▶ **Description of the task**
May I have, exactly as written, the line containing "red round brick" and every line after it through the end of the listing below, and nothing else?
=== Section Start ===
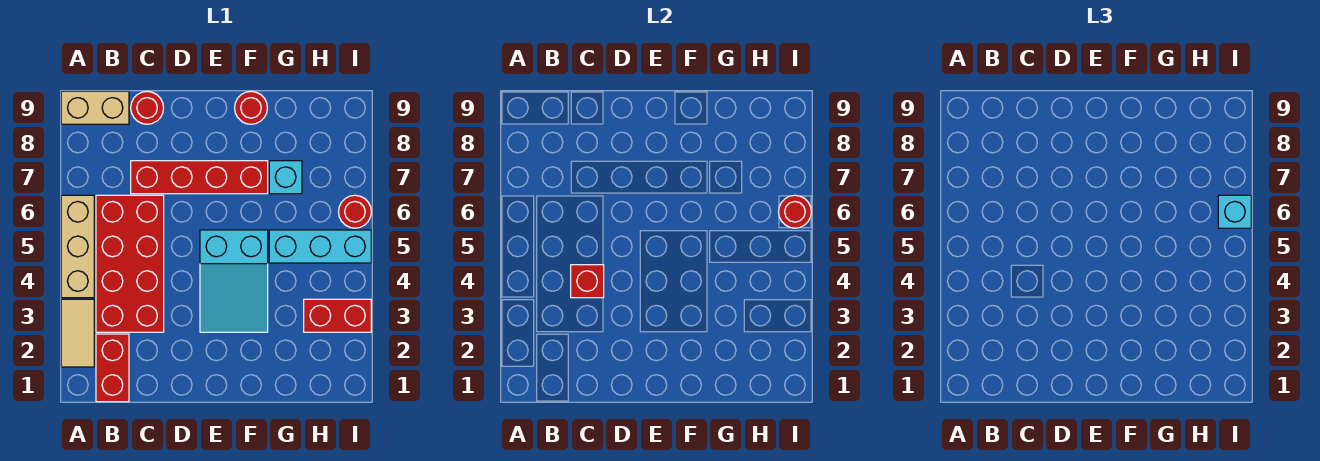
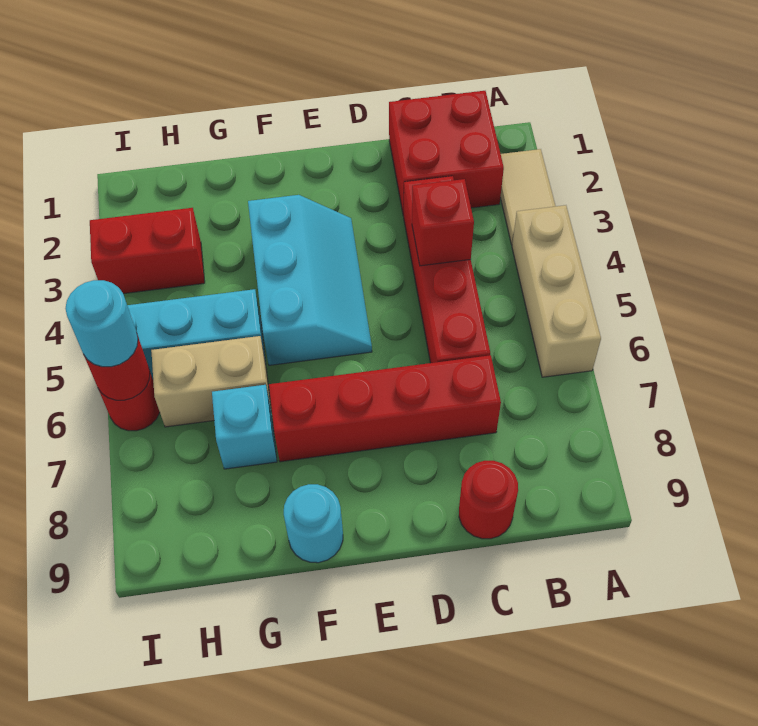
tan brick A9:B9 level 1 -> tan brick G6:H6 level 1
red brick B1:B2 level 1 -> red brick B1:C2 level 1
red brick B3:C6 level 1 -> red brick C3:C6 level 1
cyan slope E3:F5 level 1 top 5 -> cyan slope E3:F5 level 1 top F
red round brick F9 level 1 -> cyan round brick F9 level 1
cyan brick I6 level 3 -> cyan round brick I6 level 3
=== Section End ===
▶ **Solution to this problem**
red round brick F9 level 1 -> cyan round brick F9 level 1
cyan brick I6 level 3 -> cyan round brick I6 level 3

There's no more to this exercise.